** Opening PROVIDED ENTRIES block **

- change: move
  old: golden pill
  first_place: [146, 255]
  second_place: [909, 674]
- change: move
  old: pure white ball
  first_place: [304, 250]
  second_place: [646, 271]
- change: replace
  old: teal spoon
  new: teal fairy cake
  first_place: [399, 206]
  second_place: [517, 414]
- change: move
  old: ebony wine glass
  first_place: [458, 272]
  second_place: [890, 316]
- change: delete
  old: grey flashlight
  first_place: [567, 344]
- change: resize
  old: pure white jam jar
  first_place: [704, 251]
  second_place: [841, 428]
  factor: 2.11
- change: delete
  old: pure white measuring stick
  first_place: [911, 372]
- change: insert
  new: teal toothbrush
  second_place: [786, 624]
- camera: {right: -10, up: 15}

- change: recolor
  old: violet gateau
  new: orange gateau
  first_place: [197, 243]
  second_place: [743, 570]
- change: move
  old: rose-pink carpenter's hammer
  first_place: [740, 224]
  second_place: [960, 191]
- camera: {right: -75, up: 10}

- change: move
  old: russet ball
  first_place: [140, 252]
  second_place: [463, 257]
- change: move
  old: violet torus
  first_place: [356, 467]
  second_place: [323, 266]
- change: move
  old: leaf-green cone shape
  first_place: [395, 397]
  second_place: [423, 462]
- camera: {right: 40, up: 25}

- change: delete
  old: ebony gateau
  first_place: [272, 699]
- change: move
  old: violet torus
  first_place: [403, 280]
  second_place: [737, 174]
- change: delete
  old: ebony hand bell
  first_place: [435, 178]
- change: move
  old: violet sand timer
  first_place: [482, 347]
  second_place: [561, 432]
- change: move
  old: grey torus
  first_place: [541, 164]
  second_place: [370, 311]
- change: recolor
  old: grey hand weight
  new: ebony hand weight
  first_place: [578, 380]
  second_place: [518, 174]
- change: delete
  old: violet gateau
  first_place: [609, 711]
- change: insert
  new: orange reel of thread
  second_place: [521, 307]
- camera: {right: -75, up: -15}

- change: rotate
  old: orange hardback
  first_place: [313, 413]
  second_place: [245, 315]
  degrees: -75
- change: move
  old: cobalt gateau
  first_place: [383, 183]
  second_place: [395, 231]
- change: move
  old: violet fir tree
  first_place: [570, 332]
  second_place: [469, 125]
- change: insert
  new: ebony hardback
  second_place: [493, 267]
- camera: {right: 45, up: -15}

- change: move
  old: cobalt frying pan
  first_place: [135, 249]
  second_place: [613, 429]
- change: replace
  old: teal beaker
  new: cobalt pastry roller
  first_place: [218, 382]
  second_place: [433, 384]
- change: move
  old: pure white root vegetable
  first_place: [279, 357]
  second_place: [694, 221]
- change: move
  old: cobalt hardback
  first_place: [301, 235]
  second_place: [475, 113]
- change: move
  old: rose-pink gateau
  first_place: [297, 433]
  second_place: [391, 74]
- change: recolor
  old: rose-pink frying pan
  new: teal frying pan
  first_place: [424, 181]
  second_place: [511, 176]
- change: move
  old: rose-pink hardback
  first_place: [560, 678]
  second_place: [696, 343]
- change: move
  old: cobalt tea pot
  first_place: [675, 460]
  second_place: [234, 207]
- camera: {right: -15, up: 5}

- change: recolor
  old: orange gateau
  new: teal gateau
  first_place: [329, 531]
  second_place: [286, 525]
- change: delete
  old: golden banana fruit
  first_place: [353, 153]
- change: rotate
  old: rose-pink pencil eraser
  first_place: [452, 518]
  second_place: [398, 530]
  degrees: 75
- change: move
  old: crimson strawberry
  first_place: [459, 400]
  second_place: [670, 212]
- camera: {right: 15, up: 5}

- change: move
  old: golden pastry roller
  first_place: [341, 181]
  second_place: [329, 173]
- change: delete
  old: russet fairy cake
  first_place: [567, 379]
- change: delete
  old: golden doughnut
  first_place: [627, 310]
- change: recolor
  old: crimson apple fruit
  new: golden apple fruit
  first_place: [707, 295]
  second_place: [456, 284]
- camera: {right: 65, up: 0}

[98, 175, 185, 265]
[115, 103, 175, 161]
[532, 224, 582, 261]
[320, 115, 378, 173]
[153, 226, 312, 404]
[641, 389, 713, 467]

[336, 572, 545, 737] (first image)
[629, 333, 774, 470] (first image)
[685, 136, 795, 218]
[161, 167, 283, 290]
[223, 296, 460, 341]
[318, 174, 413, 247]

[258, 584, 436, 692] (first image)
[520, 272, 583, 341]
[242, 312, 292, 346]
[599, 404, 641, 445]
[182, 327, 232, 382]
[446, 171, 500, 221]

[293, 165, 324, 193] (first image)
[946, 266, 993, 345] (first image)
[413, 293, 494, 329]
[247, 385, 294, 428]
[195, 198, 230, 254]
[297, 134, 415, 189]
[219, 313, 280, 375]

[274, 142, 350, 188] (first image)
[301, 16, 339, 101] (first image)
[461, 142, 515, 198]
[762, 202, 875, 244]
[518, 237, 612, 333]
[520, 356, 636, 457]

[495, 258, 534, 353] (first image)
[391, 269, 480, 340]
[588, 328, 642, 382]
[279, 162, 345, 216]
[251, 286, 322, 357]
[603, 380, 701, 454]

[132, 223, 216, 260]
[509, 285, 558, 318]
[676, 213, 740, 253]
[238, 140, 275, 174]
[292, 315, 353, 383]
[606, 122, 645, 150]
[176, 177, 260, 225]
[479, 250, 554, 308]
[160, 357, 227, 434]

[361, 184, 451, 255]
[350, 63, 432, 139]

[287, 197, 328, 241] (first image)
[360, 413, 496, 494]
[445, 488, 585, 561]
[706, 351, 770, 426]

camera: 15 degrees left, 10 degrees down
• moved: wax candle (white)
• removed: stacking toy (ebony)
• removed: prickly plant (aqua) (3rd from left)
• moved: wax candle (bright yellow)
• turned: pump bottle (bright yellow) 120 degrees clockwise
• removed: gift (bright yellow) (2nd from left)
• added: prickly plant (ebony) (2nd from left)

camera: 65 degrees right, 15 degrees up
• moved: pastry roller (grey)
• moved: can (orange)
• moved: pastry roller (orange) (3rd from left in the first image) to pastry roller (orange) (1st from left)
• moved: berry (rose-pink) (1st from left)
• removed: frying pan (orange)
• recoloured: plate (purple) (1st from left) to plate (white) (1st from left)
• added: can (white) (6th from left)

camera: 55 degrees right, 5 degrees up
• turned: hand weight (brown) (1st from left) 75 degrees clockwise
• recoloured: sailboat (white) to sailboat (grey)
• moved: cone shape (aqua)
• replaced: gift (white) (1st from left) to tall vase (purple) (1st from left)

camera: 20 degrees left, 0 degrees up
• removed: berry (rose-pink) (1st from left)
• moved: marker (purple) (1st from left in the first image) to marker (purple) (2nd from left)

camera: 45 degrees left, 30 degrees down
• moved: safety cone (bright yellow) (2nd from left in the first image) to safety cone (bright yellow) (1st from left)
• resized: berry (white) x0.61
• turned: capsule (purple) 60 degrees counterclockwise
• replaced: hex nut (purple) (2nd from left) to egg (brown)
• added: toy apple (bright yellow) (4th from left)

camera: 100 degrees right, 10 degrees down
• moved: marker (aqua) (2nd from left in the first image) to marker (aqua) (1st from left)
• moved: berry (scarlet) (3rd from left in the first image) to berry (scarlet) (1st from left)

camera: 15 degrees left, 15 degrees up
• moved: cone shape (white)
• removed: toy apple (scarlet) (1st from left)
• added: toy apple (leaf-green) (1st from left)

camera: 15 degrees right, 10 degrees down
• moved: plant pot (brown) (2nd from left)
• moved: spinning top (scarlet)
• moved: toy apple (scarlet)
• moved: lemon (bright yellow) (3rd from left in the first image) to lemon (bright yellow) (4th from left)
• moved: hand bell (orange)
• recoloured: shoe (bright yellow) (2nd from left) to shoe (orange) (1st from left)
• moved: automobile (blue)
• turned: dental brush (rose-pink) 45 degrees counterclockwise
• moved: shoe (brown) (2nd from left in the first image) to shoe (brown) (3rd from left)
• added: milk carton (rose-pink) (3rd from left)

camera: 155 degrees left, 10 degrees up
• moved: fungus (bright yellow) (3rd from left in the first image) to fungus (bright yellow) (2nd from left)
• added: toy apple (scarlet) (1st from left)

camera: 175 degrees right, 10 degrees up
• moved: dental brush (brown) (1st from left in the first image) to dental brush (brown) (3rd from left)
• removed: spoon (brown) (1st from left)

** Closing PROVIDED ENTRIES block **

Copy exactly the opening line of the material, the line bearing "second_place: [786, 624]", and every line between them. Include nothing else.

[YOUR SOLUTION]:
- change: move
  old: golden pill
  first_place: [146, 255]
  second_place: [909, 674]
- change: move
  old: pure white ball
  first_place: [304, 250]
  second_place: [646, 271]
- change: replace
  old: teal spoon
  new: teal fairy cake
  first_place: [399, 206]
  second_place: [517, 414]
- change: move
  old: ebony wine glass
  first_place: [458, 272]
  second_place: [890, 316]
- change: delete
  old: grey flashlight
  first_place: [567, 344]
- change: resize
  old: pure white jam jar
  first_place: [704, 251]
  second_place: [841, 428]
  factor: 2.11
- change: delete
  old: pure white measuring stick
  first_place: [911, 372]
- change: insert
  new: teal toothbrush
  second_place: [786, 624]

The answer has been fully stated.